■ Requirement ■
Take the line with "The green_drum at (514 314) appeared." and the rest of the lines after it, to the end of the entries, and restate them exactly.

■ Object state change records ■
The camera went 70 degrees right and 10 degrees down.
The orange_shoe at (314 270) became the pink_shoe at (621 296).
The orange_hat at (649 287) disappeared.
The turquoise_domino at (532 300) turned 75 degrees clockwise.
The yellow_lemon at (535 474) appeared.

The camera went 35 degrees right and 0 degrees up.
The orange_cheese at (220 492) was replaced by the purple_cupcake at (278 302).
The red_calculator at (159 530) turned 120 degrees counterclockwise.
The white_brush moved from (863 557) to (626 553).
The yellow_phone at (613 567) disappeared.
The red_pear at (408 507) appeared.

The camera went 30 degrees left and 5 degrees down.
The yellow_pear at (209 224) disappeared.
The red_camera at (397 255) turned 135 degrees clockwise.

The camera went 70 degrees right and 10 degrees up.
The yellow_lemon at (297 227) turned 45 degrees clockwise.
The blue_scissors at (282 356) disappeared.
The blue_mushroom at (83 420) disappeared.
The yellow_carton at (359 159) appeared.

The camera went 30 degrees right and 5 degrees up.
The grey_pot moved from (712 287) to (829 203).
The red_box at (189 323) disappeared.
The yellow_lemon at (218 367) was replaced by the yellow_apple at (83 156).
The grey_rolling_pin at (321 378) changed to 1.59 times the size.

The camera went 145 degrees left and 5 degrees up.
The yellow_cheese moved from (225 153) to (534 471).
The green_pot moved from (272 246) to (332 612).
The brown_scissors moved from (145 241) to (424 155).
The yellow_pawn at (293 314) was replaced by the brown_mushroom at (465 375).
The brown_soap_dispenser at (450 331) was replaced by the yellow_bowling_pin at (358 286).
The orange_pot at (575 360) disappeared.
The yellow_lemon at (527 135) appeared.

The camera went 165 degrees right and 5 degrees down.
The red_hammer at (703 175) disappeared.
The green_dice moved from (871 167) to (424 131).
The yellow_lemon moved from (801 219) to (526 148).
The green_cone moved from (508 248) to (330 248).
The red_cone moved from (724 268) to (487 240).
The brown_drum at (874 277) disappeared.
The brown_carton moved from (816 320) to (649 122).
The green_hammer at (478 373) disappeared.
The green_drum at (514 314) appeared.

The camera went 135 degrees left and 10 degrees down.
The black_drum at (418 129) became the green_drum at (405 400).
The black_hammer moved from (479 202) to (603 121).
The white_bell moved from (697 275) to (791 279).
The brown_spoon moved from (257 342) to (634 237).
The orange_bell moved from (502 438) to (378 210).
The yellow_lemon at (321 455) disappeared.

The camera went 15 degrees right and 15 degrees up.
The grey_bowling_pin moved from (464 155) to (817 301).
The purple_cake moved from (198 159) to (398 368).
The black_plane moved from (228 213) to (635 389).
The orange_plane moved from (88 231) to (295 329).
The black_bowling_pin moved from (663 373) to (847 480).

■ Solution to this task ■
The green_drum at (514 314) appeared.

The camera went 135 degrees left and 10 degrees down.
The black_drum at (418 129) became the green_drum at (405 400).
The black_hammer moved from (479 202) to (603 121).
The white_bell moved from (697 275) to (791 279).
The brown_spoon moved from (257 342) to (634 237).
The orange_bell moved from (502 438) to (378 210).
The yellow_lemon at (321 455) disappeared.

The camera went 15 degrees right and 15 degrees up.
The grey_bowling_pin moved from (464 155) to (817 301).
The purple_cake moved from (198 159) to (398 368).
The black_plane moved from (228 213) to (635 389).
The orange_plane moved from (88 231) to (295 329).
The black_bowling_pin moved from (663 373) to (847 480).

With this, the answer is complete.